*** Opening of Data in this exercise ***

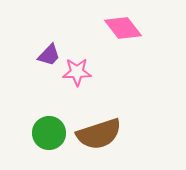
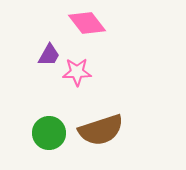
pink diamond: moved 36 px left, 5 px up
purple trapezoid: rotated 15 degrees counterclockwise
brown semicircle: moved 2 px right, 4 px up
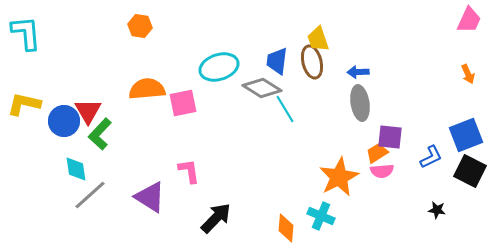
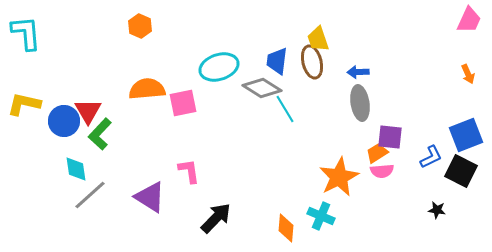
orange hexagon: rotated 15 degrees clockwise
black square: moved 9 px left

*** Close of Data in this exercise ***

:: What to work on ::
Taking each record in turn, retype it exactly and drop any picture.

:: Answer area ::
pink diamond: moved 36 px left, 5 px up
purple trapezoid: rotated 15 degrees counterclockwise
brown semicircle: moved 2 px right, 4 px up
orange hexagon: rotated 15 degrees clockwise
black square: moved 9 px left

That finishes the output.